[Itemized modification records]
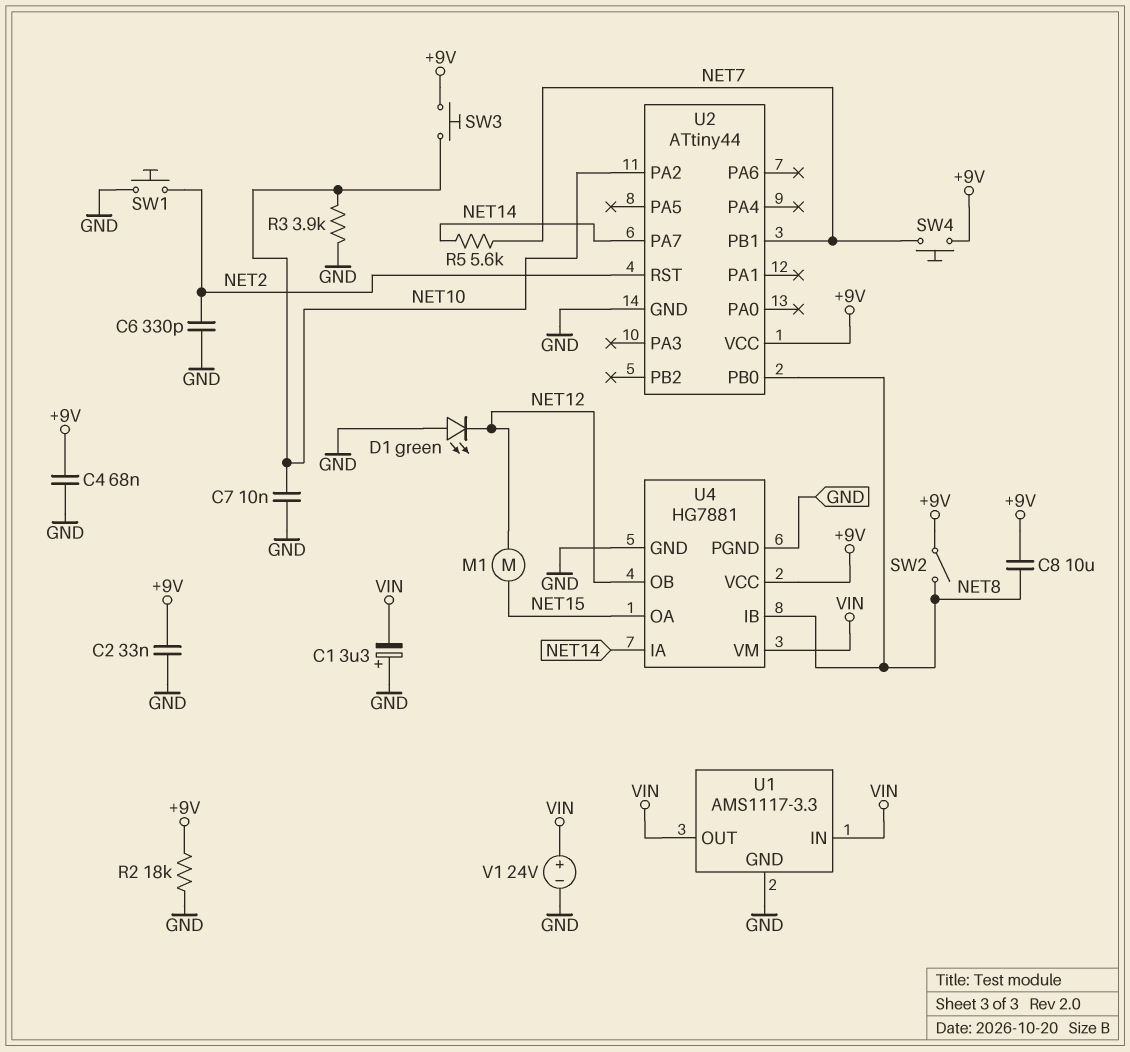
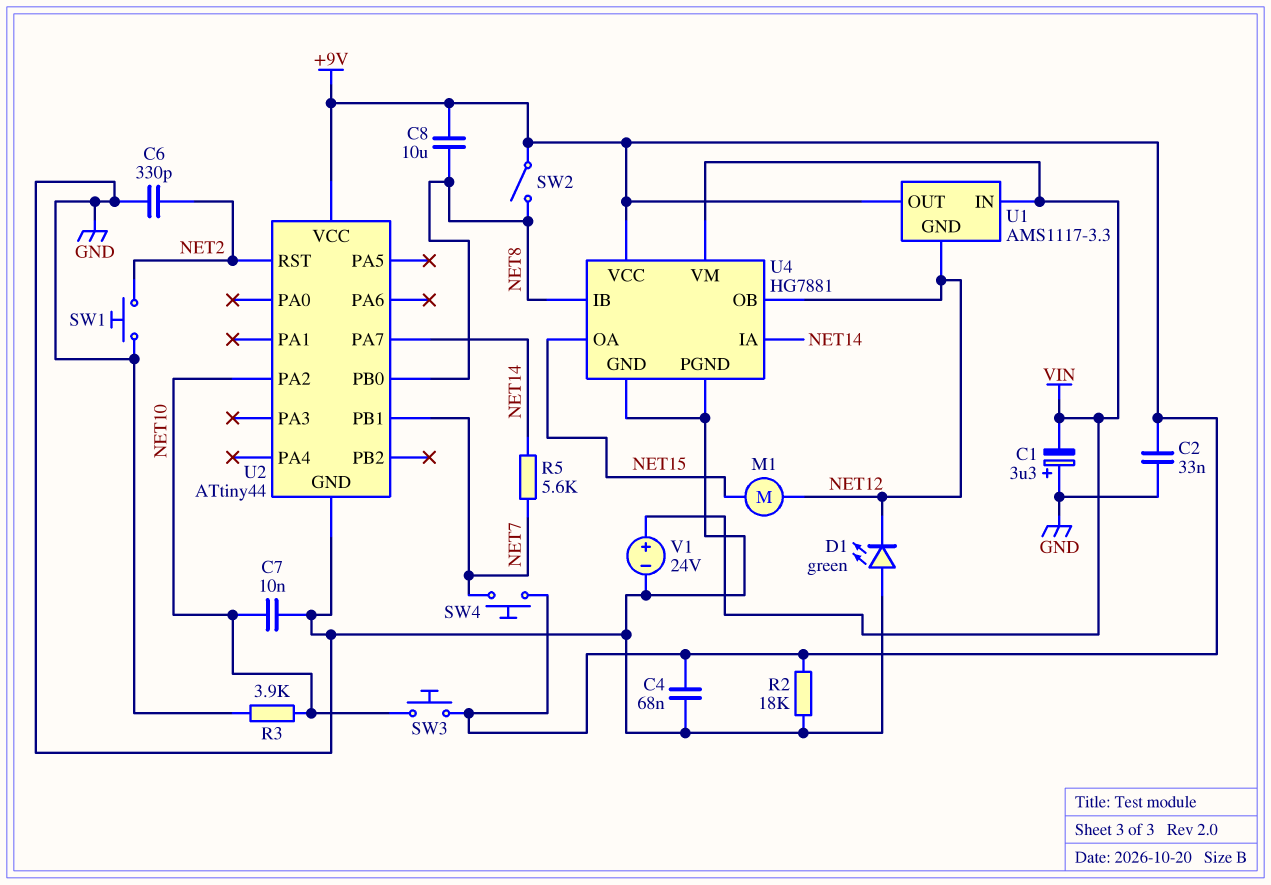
U1 pin GND: GND -> NET12
U1 pin OUT: VIN -> +9V

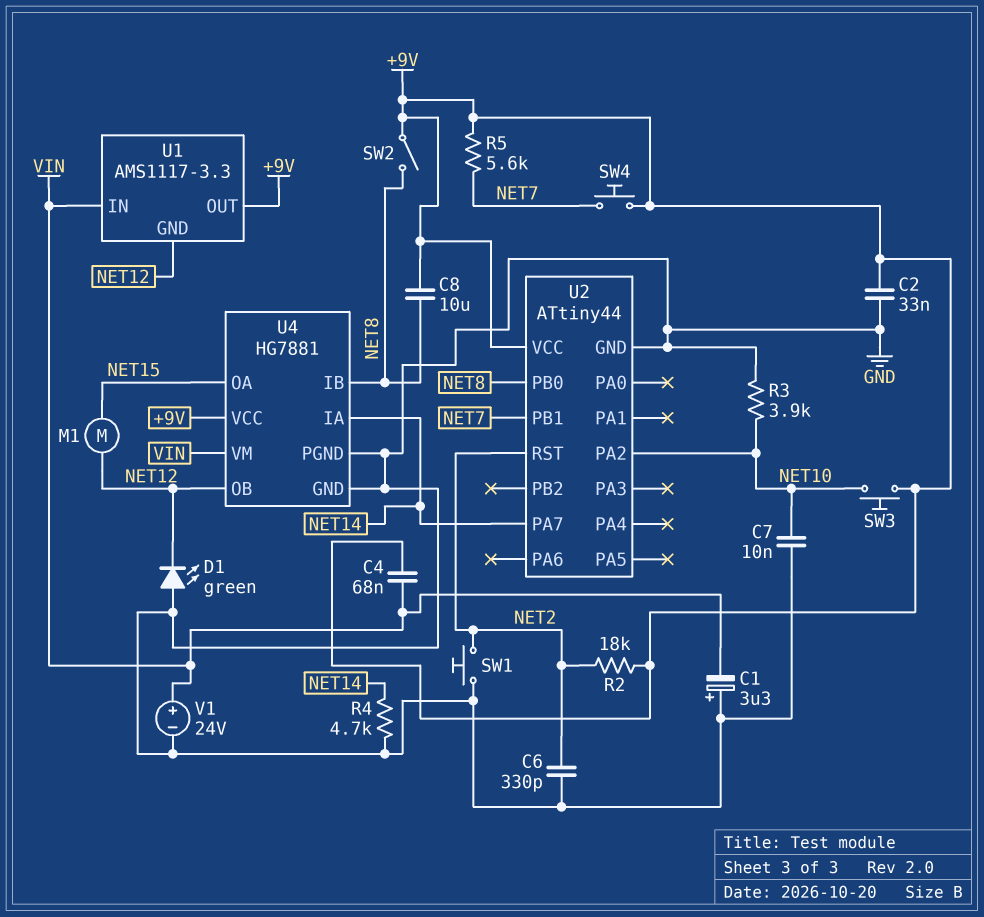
C4: 68nF (+9V, GND) -> 68nF (+9V, VIN)
R2: 18k (+9V, GND) -> 18k (+9V, NET2)
R4: none -> 4.7k (GND, NET14)
R5: 5.6k (NET7, NET14) -> 5.6k (+9V, NET7)

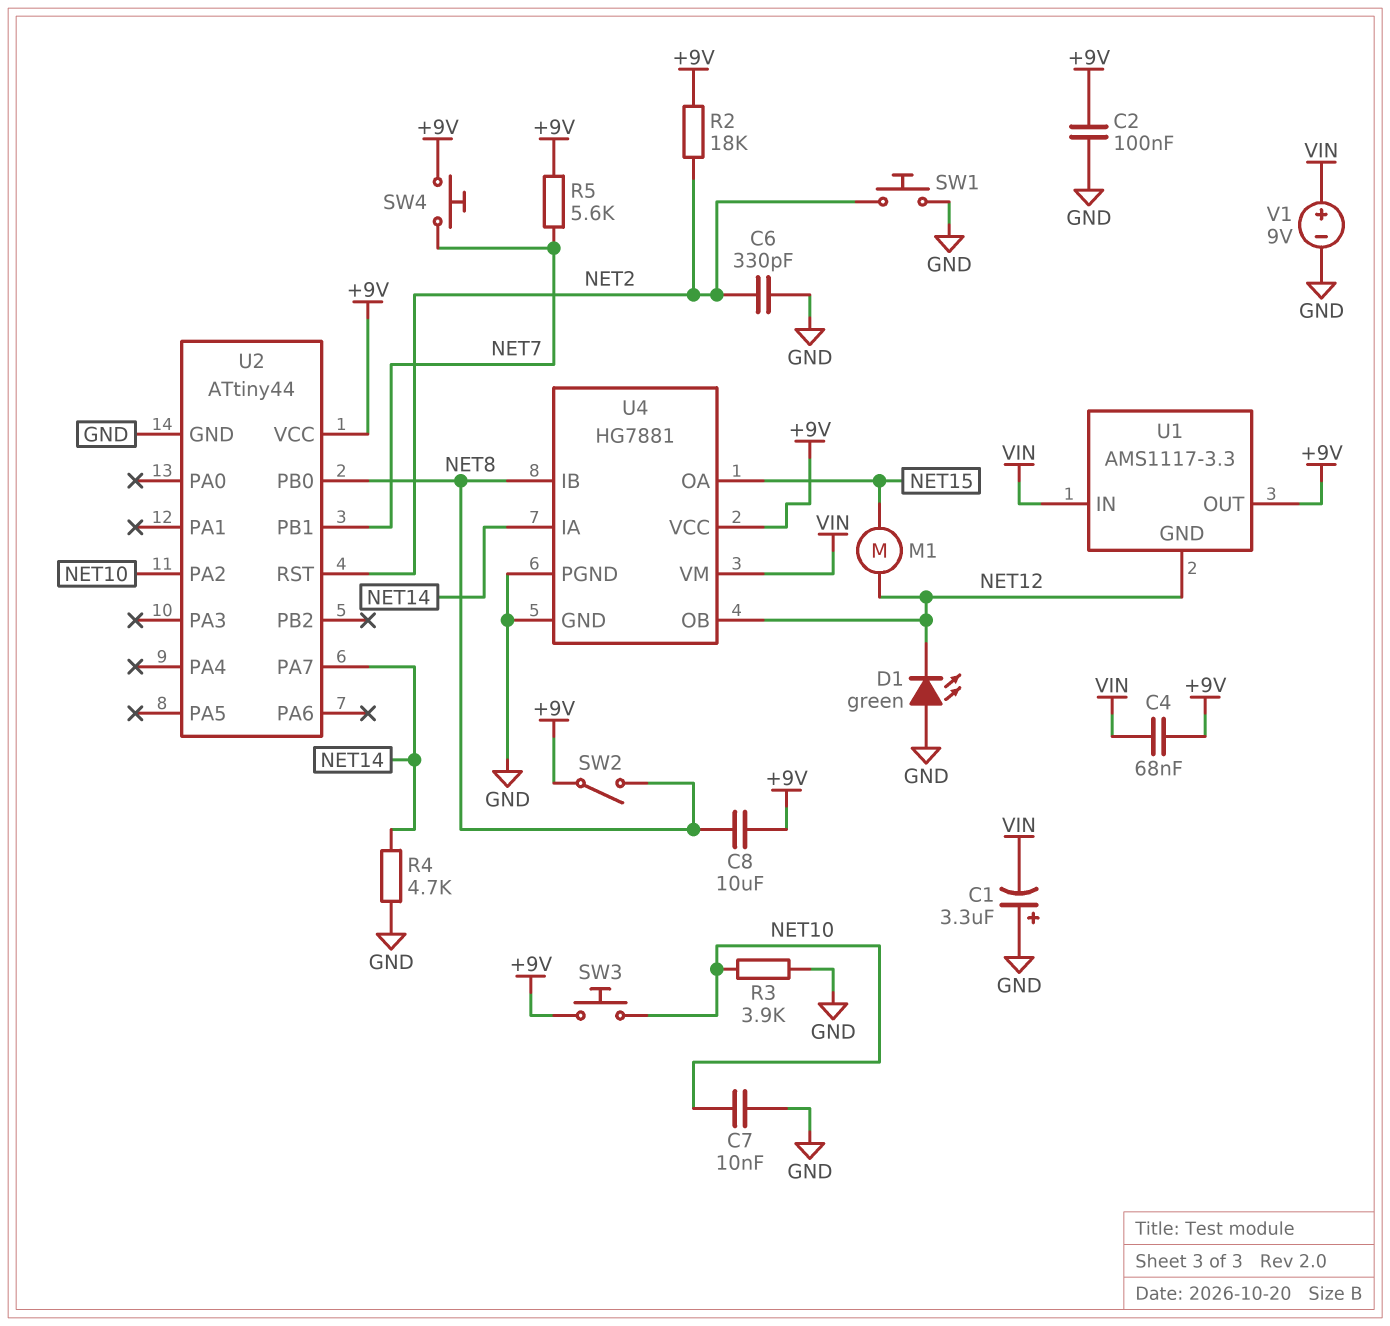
C2: 33nF (+9V, GND) -> 100nF (+9V, GND)
V1: 24V (plus VIN, minus GND) -> 9V (plus VIN, minus GND)

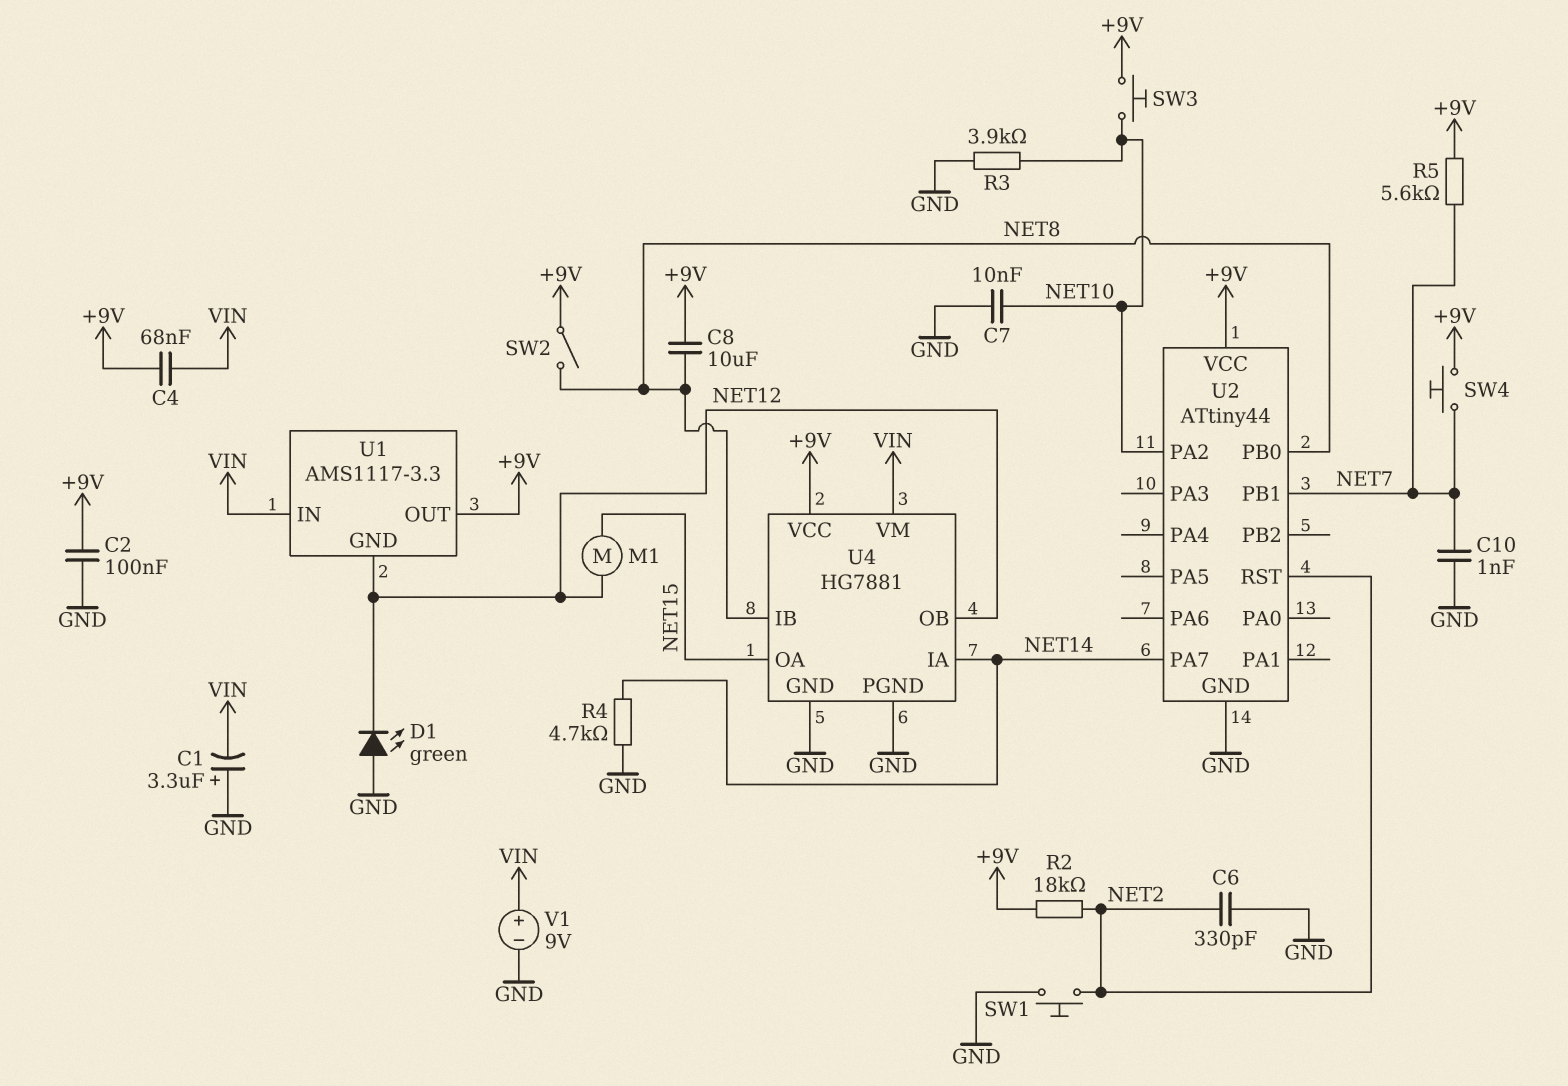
C10: none -> 1nF (GND, NET7)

Task:
Omit all pictures and repeat the rest of the records verbatim.

Result for this task:
U1 pin GND: GND -> NET12
U1 pin OUT: VIN -> +9V

C4: 68nF (+9V, GND) -> 68nF (+9V, VIN)
R2: 18k (+9V, GND) -> 18k (+9V, NET2)
R4: none -> 4.7k (GND, NET14)
R5: 5.6k (NET7, NET14) -> 5.6k (+9V, NET7)

C2: 33nF (+9V, GND) -> 100nF (+9V, GND)
V1: 24V (plus VIN, minus GND) -> 9V (plus VIN, minus GND)

C10: none -> 1nF (GND, NET7)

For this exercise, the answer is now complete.